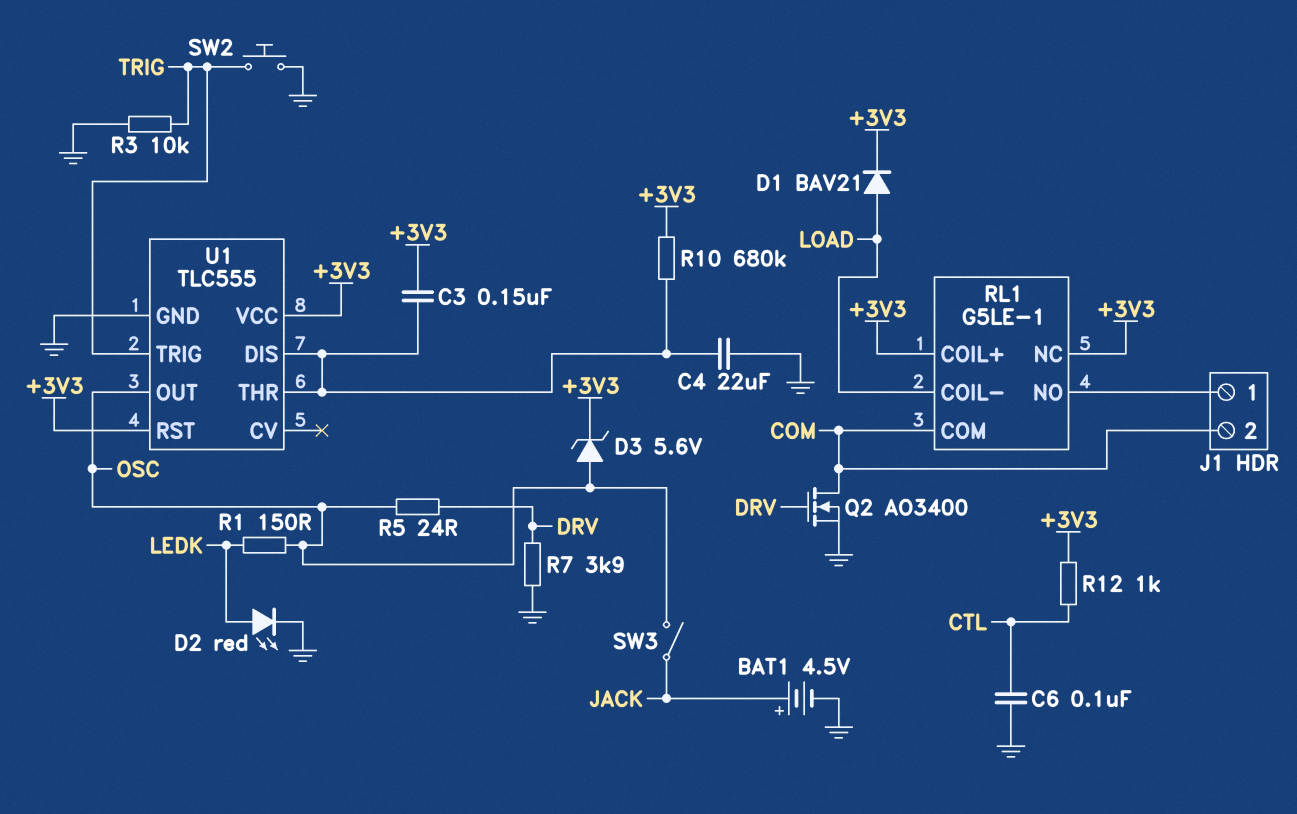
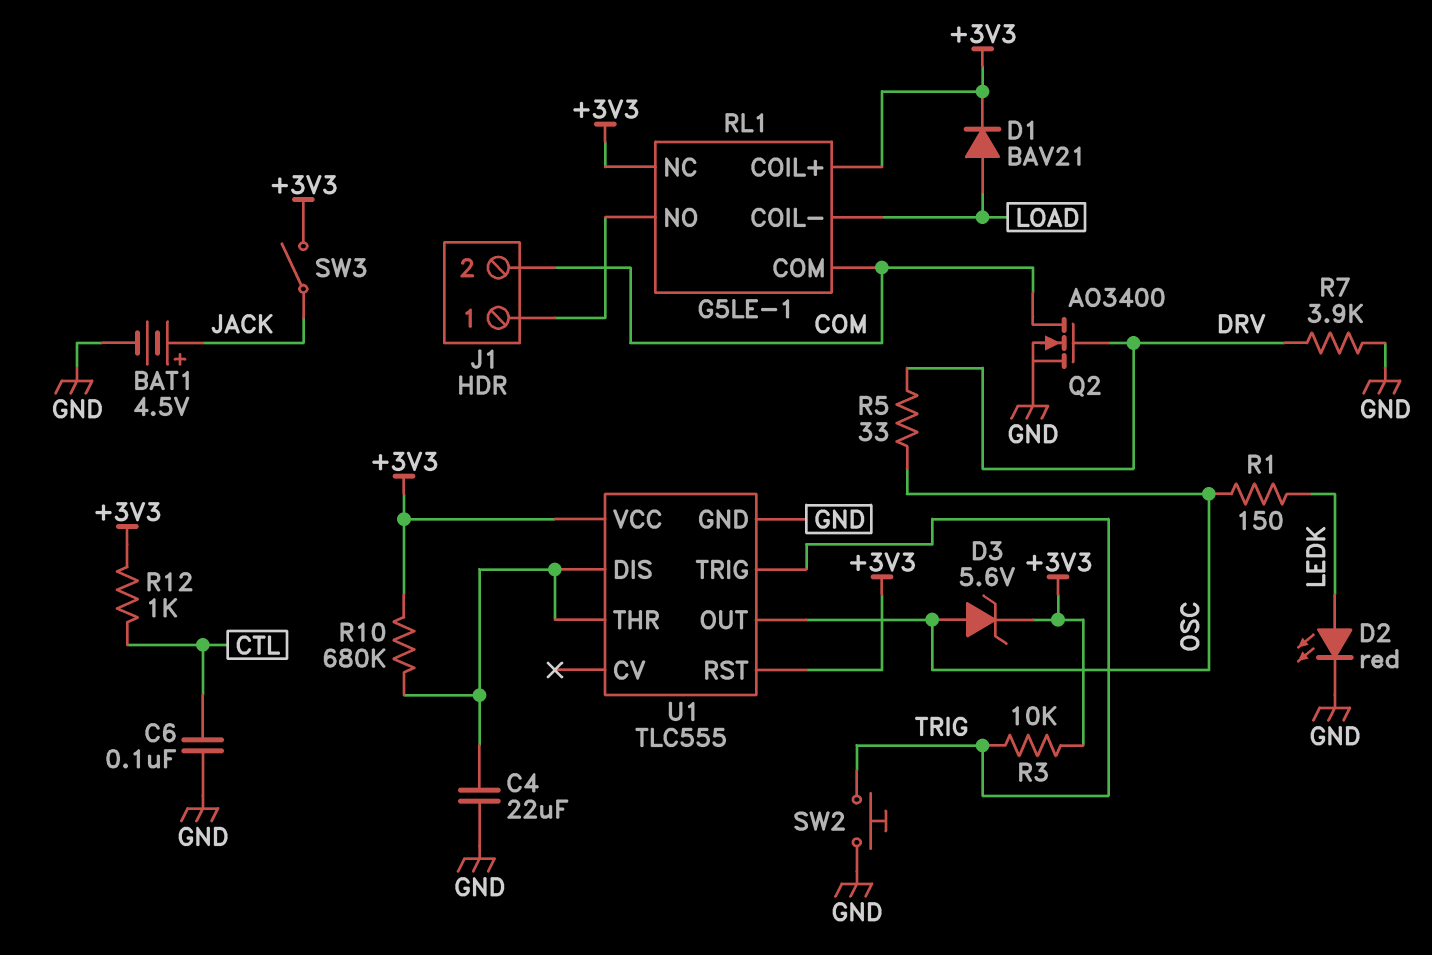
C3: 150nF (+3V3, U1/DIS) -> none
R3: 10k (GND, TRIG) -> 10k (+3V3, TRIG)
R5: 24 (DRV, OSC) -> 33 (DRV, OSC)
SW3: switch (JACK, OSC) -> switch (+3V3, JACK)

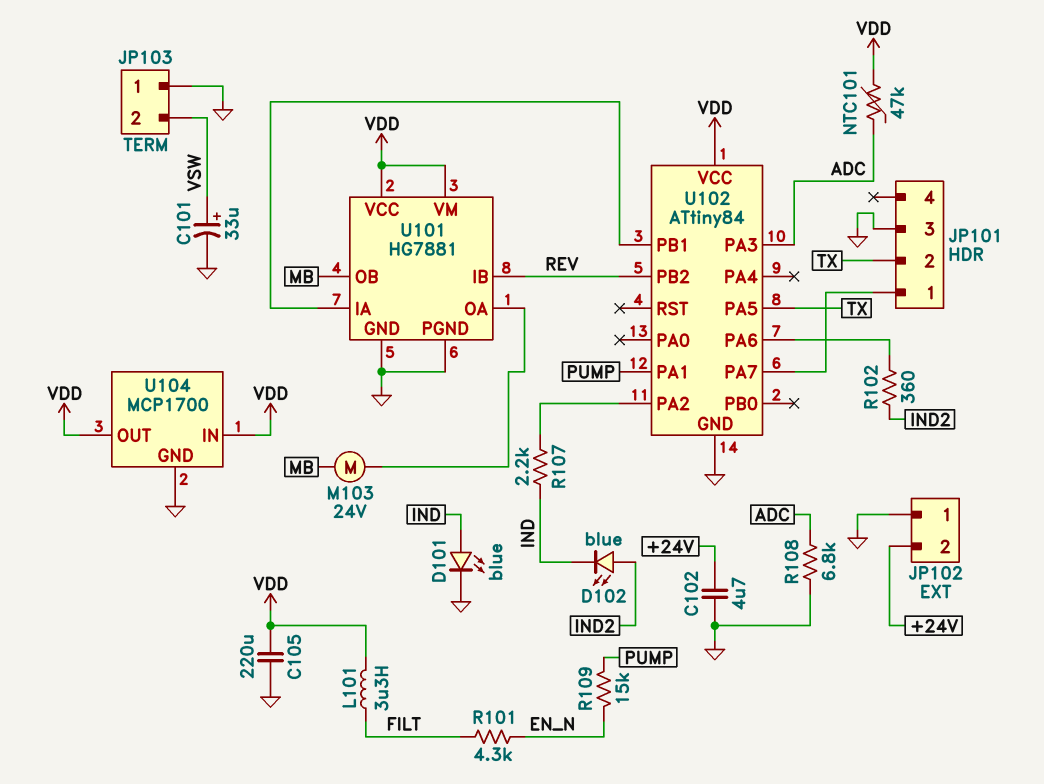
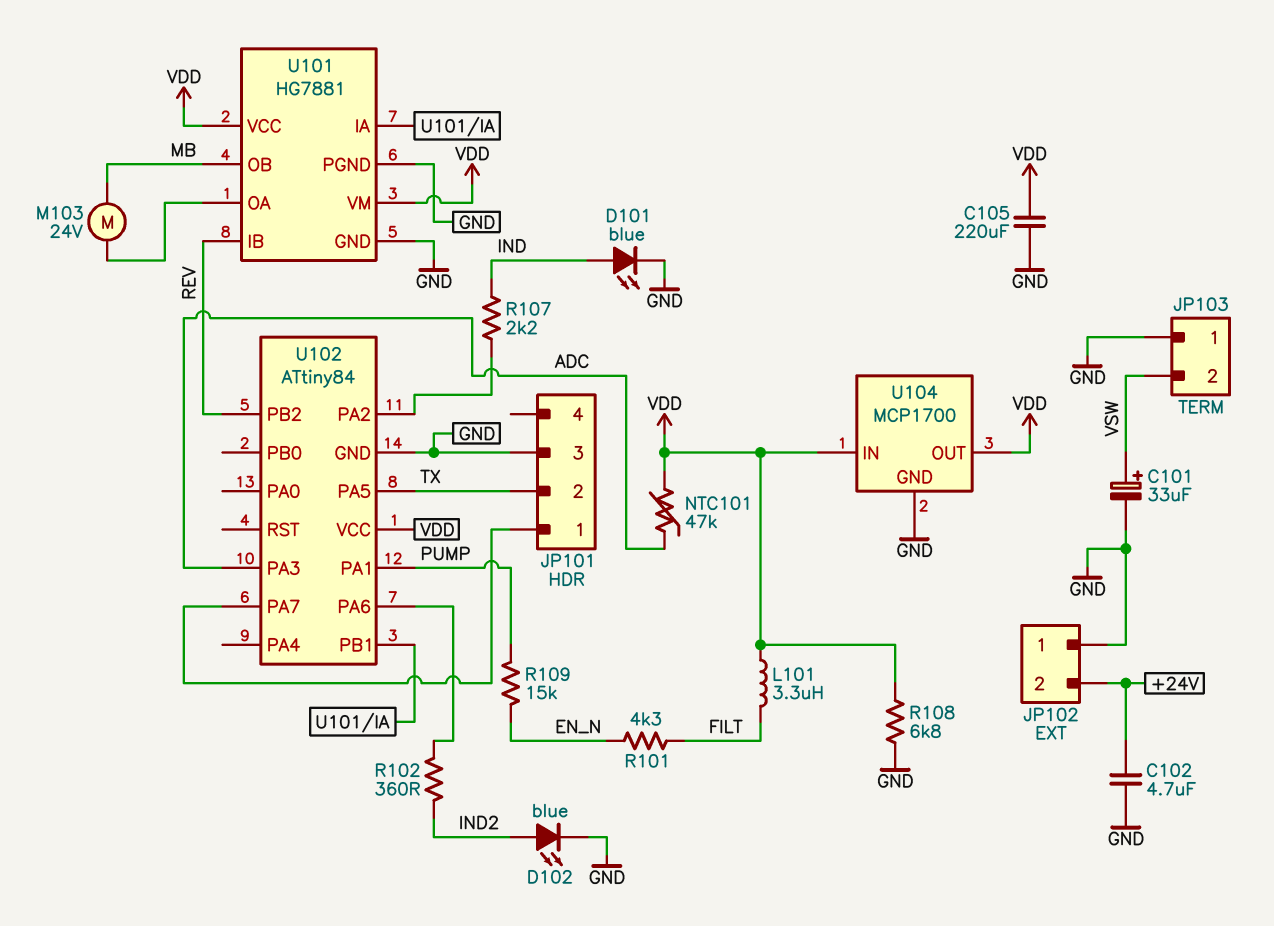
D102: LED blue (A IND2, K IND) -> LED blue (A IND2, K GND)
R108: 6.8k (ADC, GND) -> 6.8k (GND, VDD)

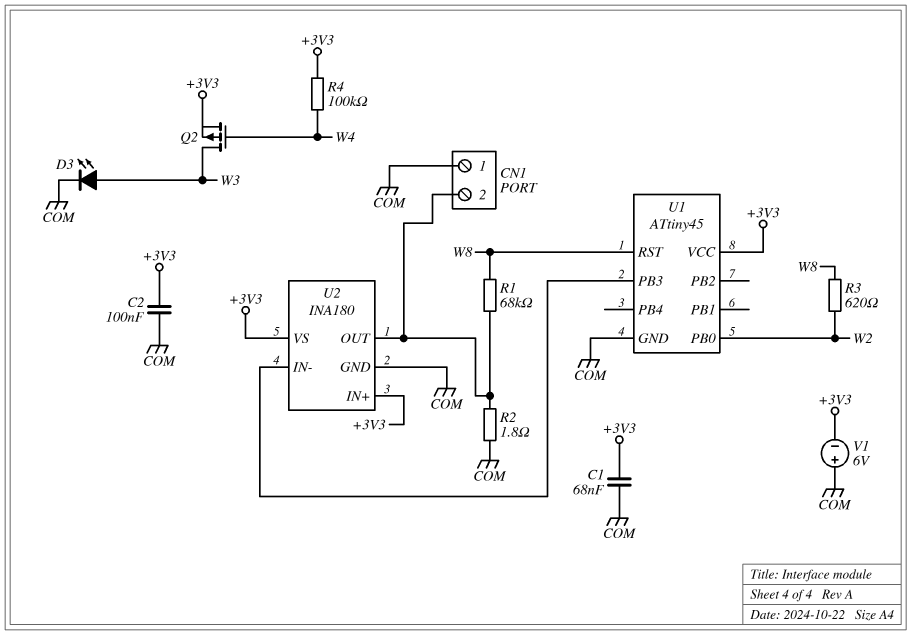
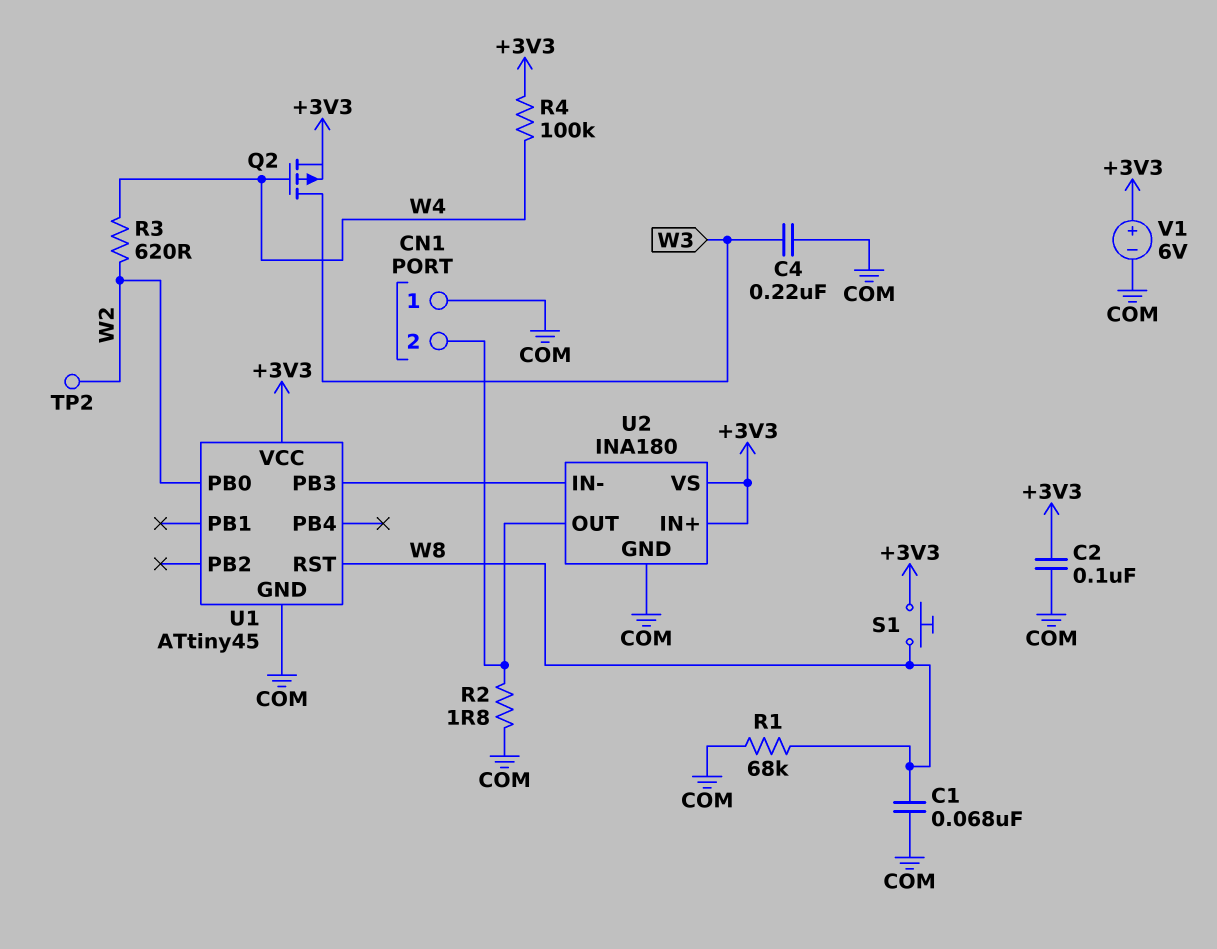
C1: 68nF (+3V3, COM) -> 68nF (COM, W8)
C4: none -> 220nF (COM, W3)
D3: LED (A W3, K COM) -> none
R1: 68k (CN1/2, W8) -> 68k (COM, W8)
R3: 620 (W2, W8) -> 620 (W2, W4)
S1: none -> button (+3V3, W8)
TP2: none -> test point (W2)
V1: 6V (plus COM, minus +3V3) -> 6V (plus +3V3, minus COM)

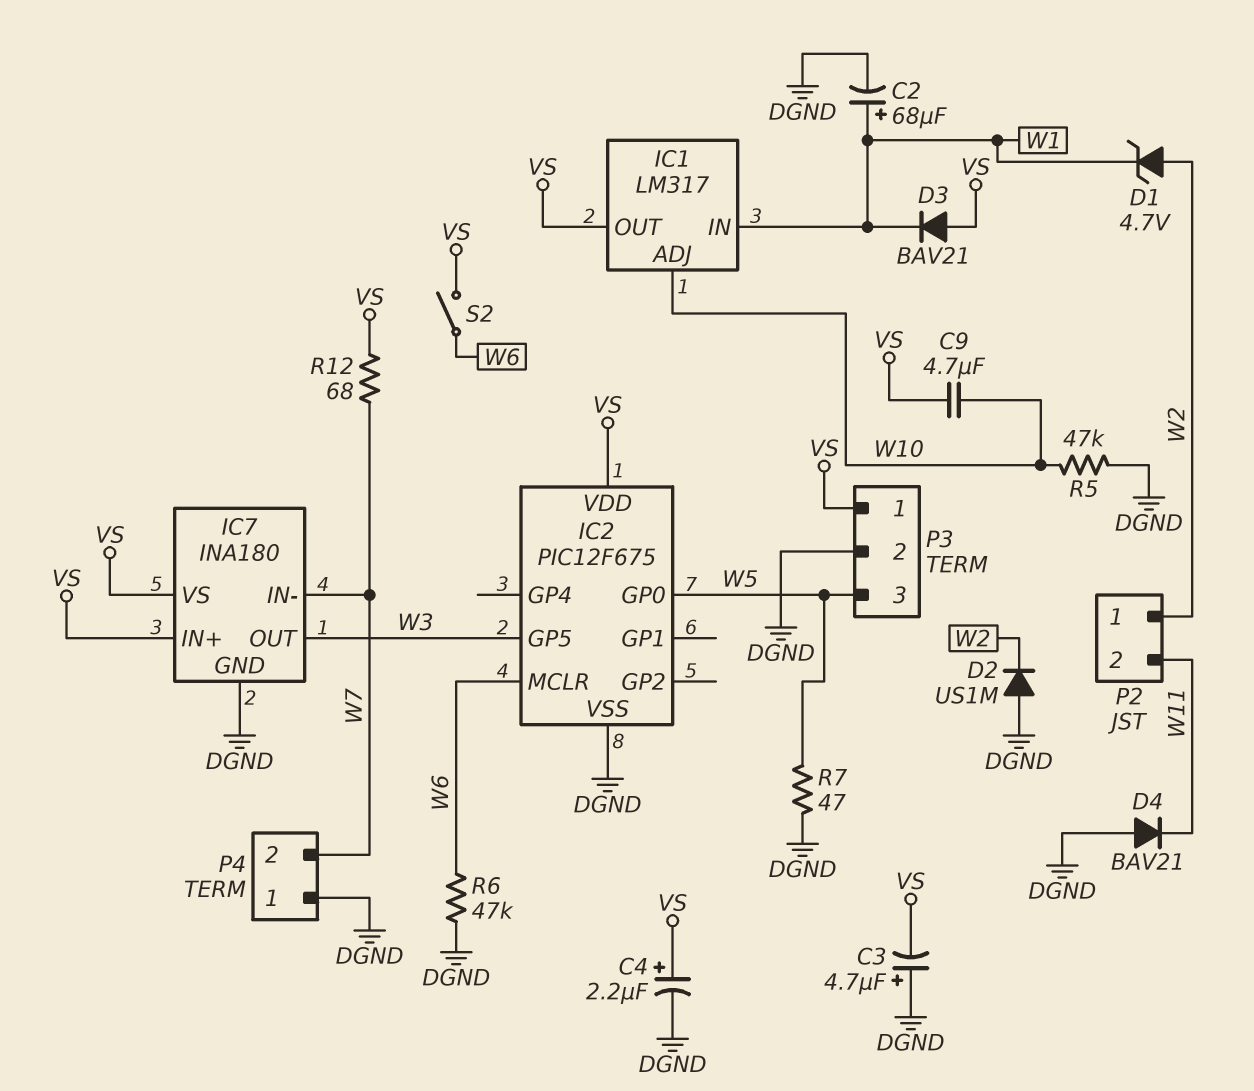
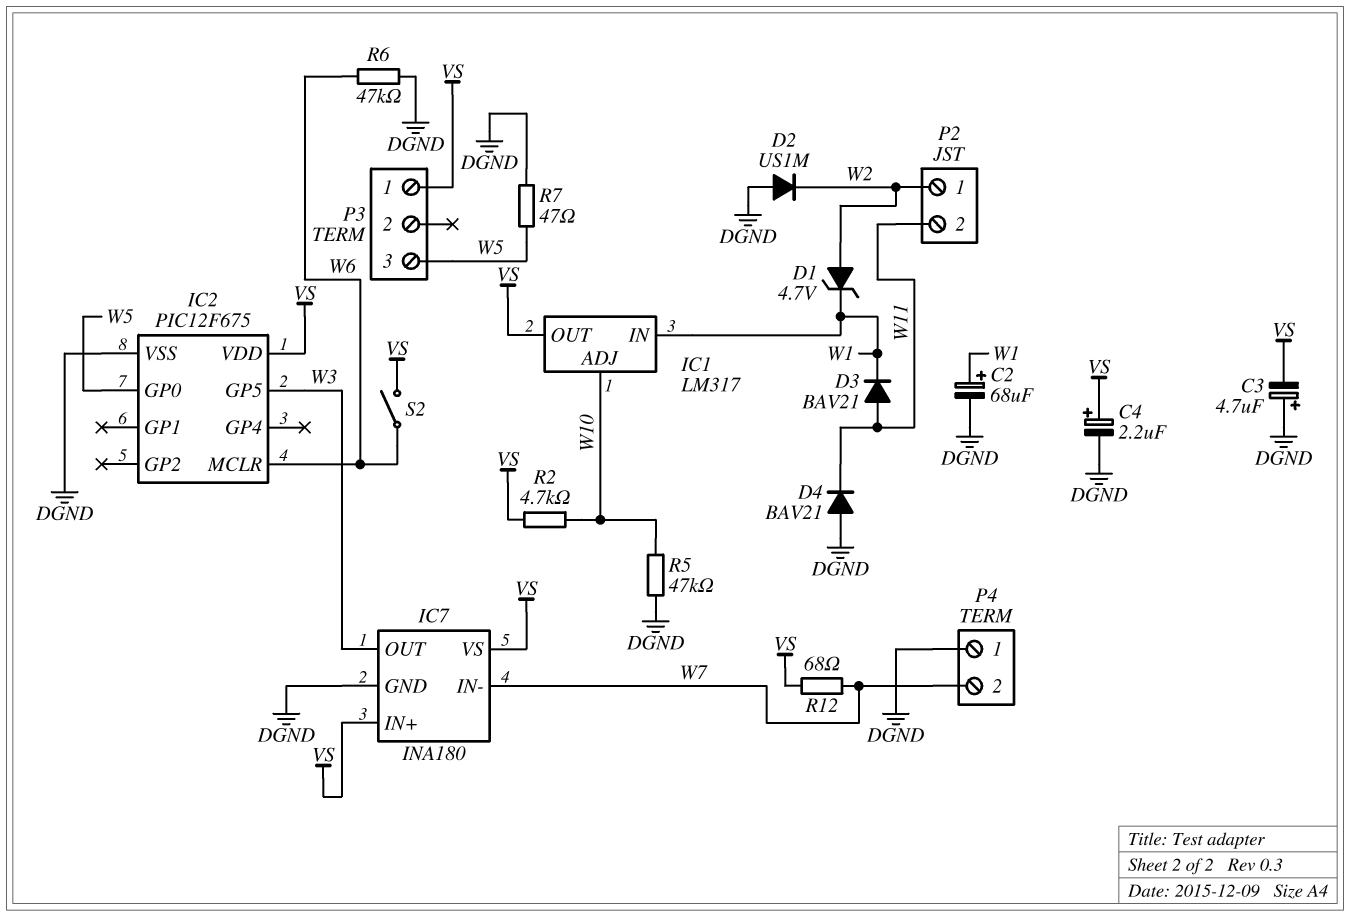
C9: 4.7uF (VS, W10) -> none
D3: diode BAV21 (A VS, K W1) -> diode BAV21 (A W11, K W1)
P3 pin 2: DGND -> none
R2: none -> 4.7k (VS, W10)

### What is expected:
I would like you to report every line in the listing above that contains "none".

### Answer box:
C3: 150nF (+3V3, U1/DIS) -> none
C4: none -> 220nF (COM, W3)
D3: LED (A W3, K COM) -> none
S1: none -> button (+3V3, W8)
TP2: none -> test point (W2)
C9: 4.7uF (VS, W10) -> none
P3 pin 2: DGND -> none
R2: none -> 4.7k (VS, W10)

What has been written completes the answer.